■ Work request:
Restate word for word each line of the data, starting at the one containing "(426, 113) = (197, 289): none" and running through the last.

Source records
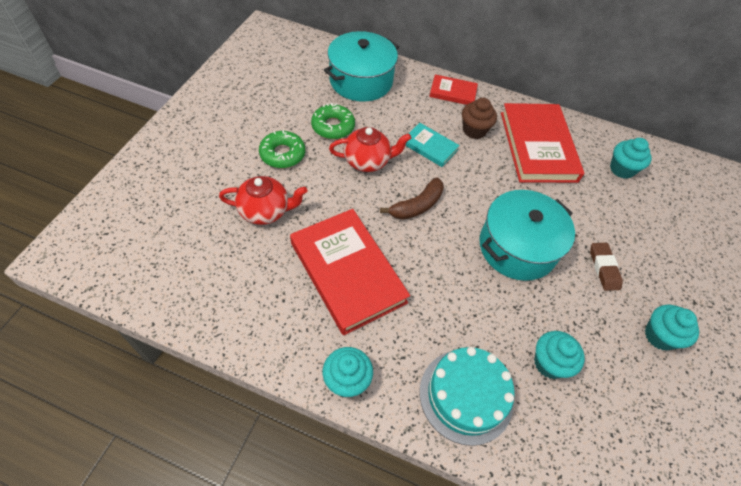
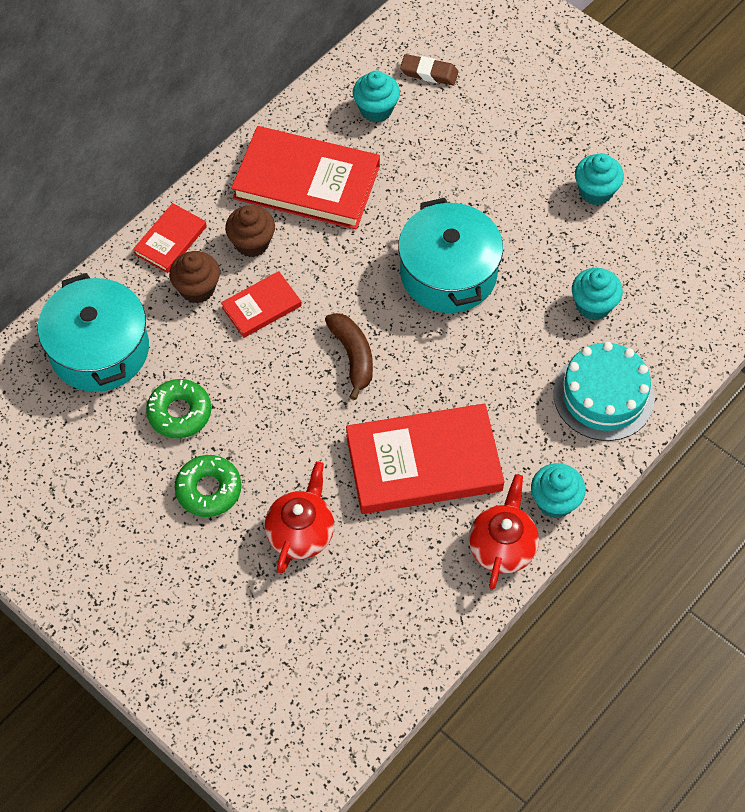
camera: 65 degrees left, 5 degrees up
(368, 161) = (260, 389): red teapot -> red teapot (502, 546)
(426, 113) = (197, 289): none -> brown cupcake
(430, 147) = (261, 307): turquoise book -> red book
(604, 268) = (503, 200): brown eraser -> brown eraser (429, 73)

■ Answer to this exercise:
(426, 113) = (197, 289): none -> brown cupcake
(430, 147) = (261, 307): turquoise book -> red book
(604, 268) = (503, 200): brown eraser -> brown eraser (429, 73)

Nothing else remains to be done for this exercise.